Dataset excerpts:
__________

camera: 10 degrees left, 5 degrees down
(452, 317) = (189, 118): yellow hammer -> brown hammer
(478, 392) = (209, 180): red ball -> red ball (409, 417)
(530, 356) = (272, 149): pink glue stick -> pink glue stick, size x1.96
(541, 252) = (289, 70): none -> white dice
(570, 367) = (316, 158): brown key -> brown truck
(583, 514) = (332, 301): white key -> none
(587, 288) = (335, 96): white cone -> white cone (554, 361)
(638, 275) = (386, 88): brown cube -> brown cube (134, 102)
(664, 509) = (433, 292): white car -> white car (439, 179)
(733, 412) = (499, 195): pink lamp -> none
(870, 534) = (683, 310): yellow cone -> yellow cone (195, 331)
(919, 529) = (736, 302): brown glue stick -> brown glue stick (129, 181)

__________

» REQUIRED WORK:
Return every entry exactly; no line may be missing.

» OUTPUT:
camera: 10 degrees left, 5 degrees down
(452, 317) = (189, 118): yellow hammer -> brown hammer
(478, 392) = (209, 180): red ball -> red ball (409, 417)
(530, 356) = (272, 149): pink glue stick -> pink glue stick, size x1.96
(541, 252) = (289, 70): none -> white dice
(570, 367) = (316, 158): brown key -> brown truck
(583, 514) = (332, 301): white key -> none
(587, 288) = (335, 96): white cone -> white cone (554, 361)
(638, 275) = (386, 88): brown cube -> brown cube (134, 102)
(664, 509) = (433, 292): white car -> white car (439, 179)
(733, 412) = (499, 195): pink lamp -> none
(870, 534) = (683, 310): yellow cone -> yellow cone (195, 331)
(919, 529) = (736, 302): brown glue stick -> brown glue stick (129, 181)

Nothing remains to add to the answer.